*Activity*
From the entries below, reproduce exactly the line containing "purple duck: 4 -> 5", the line containing "purple stacking toy: 5 -> 8", and every line in between, with nothing added.

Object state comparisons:
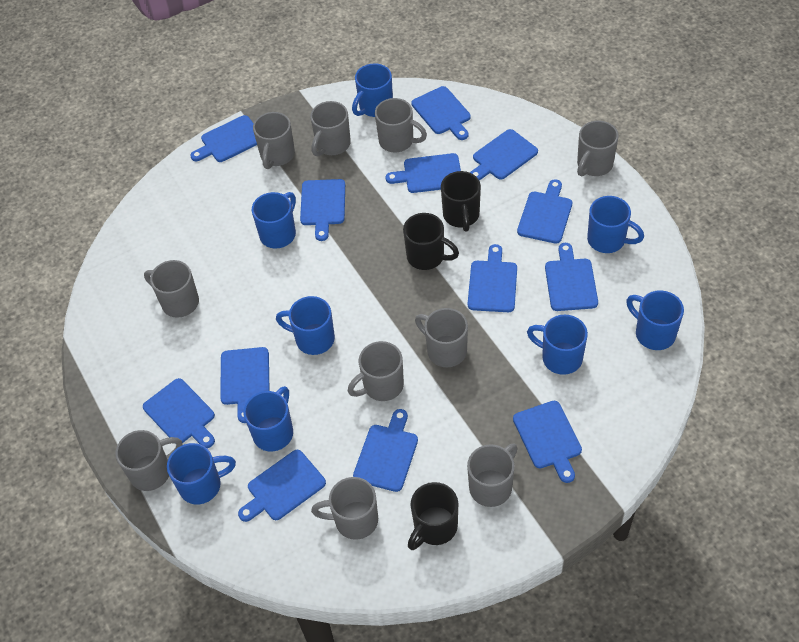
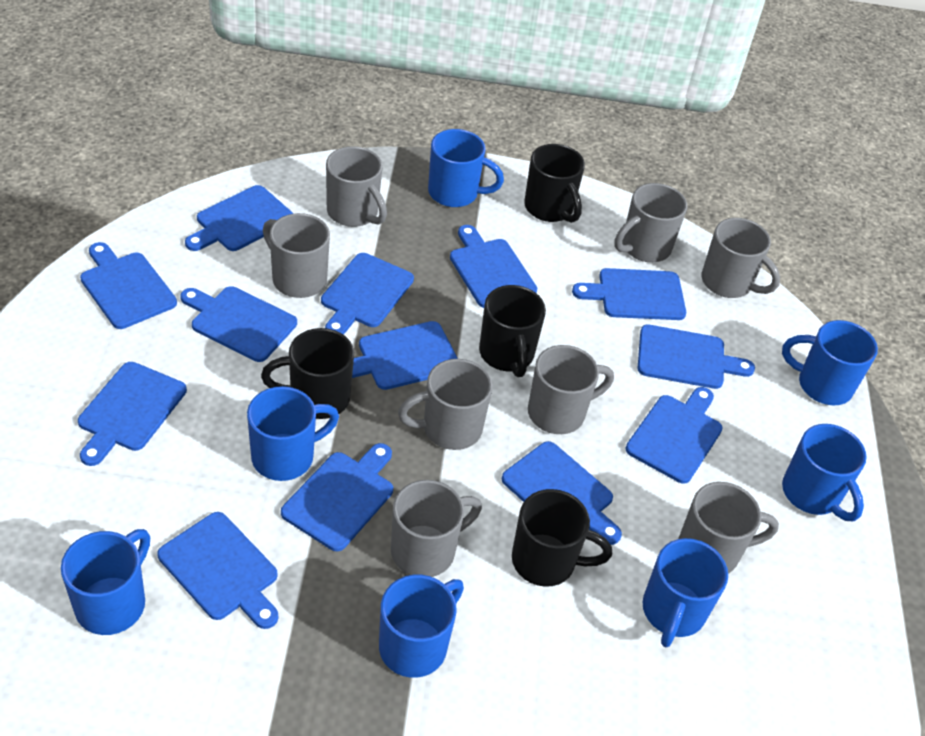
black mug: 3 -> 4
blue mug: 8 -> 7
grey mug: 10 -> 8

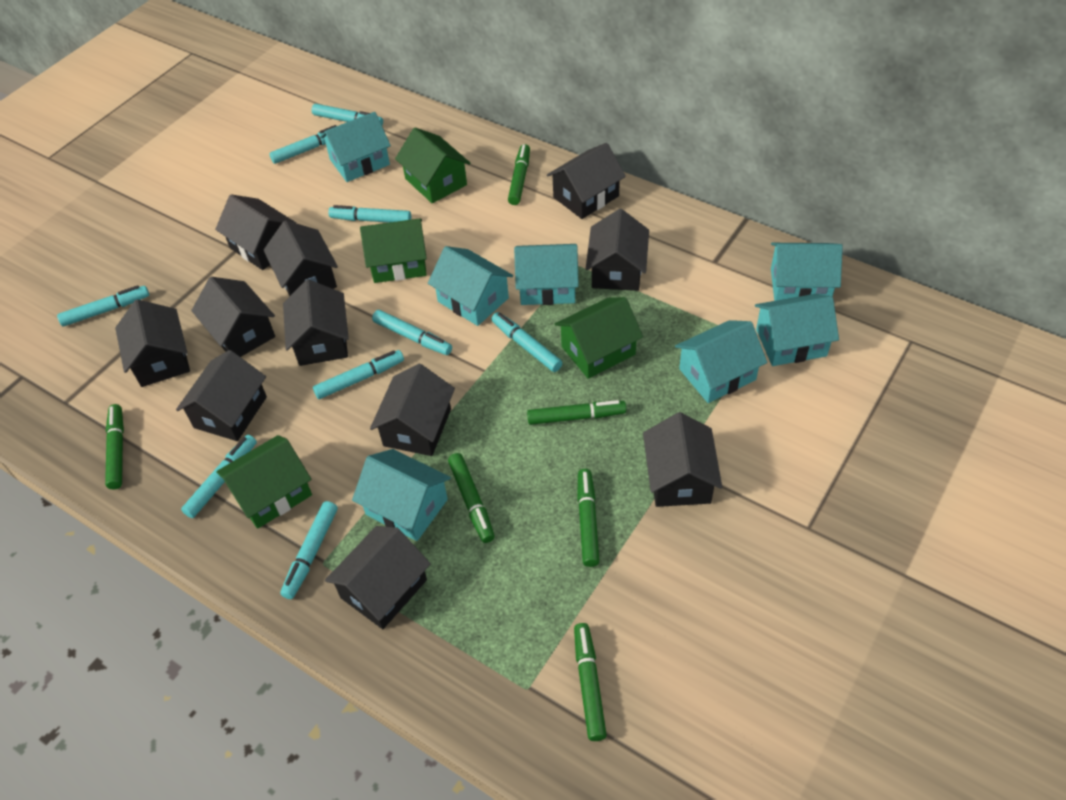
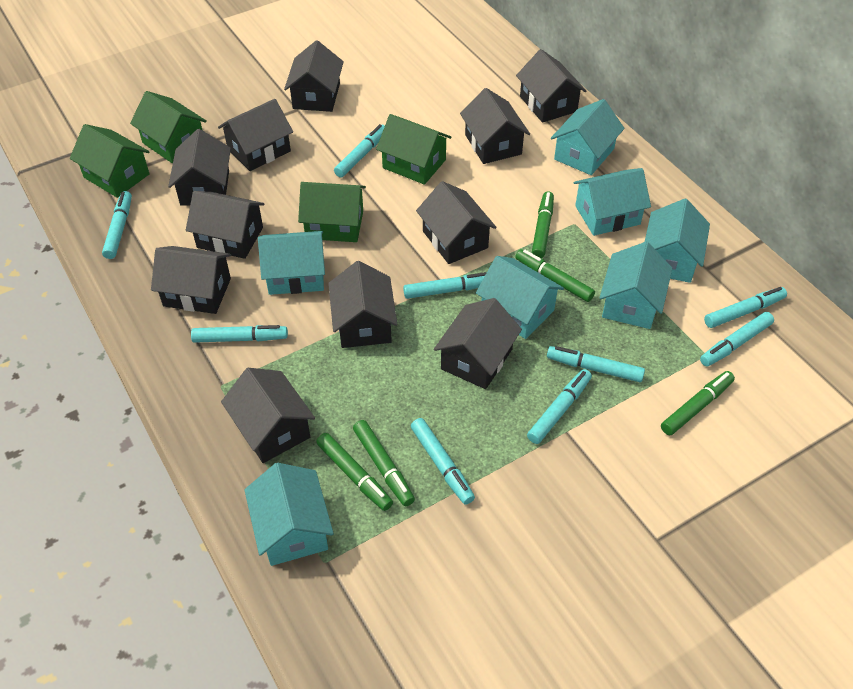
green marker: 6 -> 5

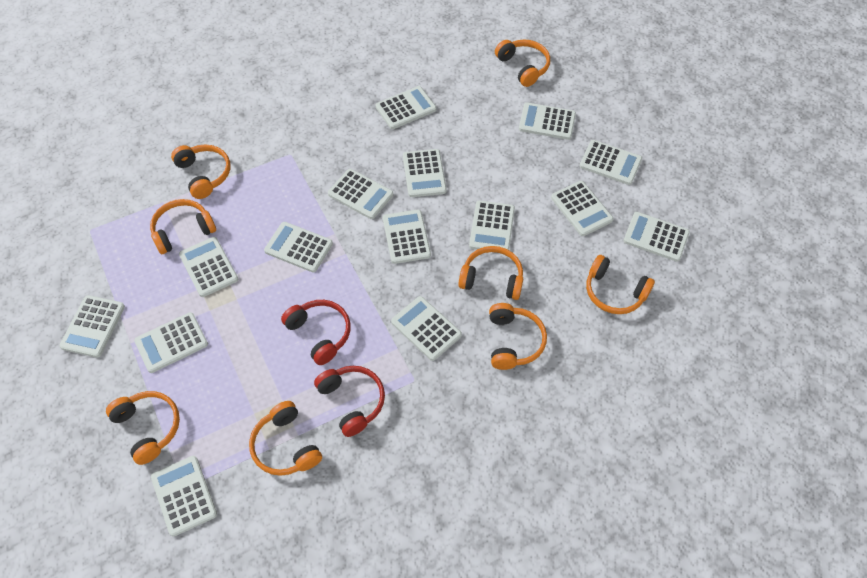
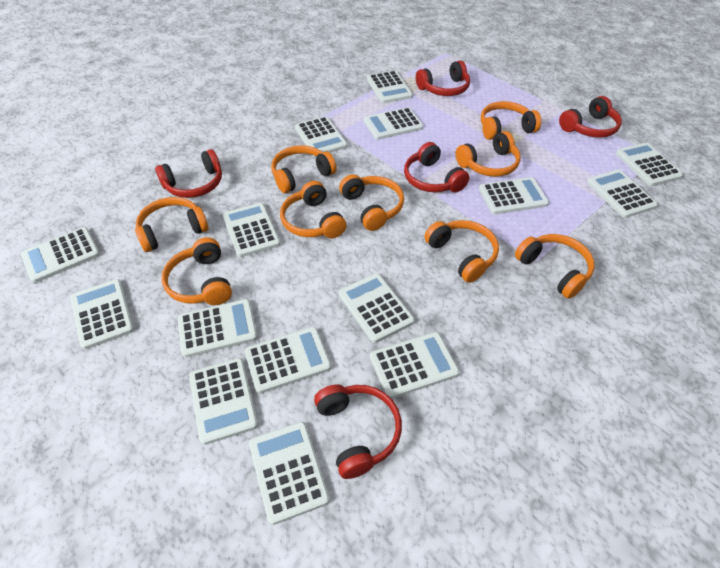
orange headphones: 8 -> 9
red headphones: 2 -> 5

* * *

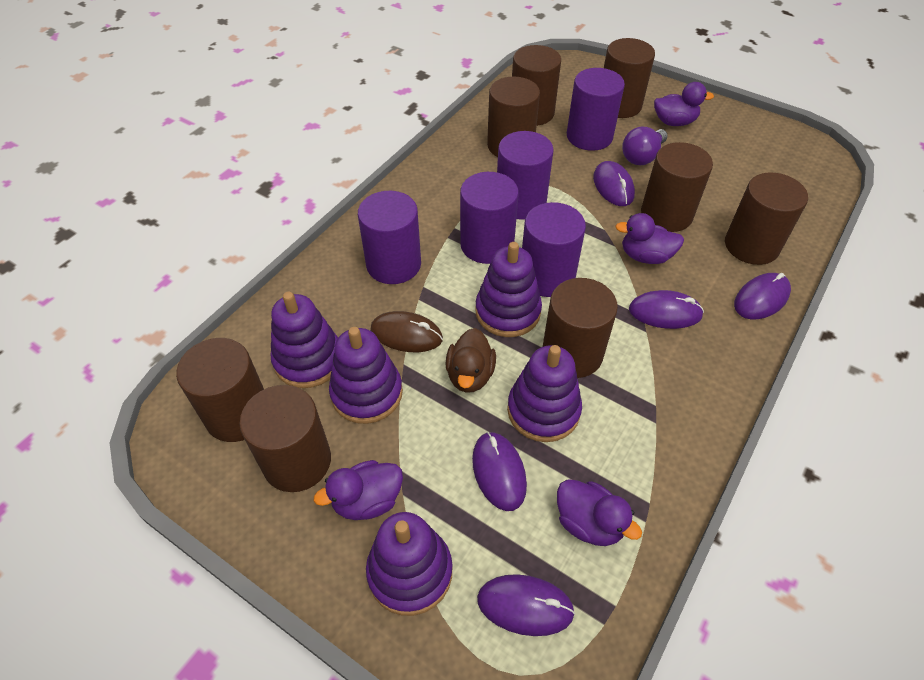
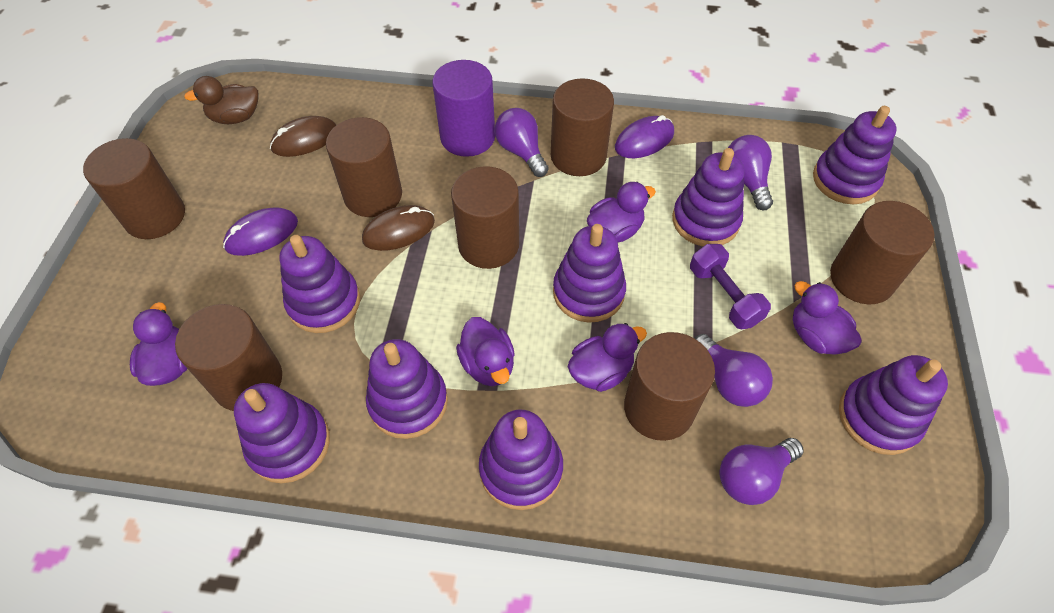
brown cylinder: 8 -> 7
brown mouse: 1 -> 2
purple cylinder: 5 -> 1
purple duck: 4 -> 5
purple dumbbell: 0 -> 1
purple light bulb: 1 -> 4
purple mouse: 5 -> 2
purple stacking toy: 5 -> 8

*Response to the exercise*
purple duck: 4 -> 5
purple dumbbell: 0 -> 1
purple light bulb: 1 -> 4
purple mouse: 5 -> 2
purple stacking toy: 5 -> 8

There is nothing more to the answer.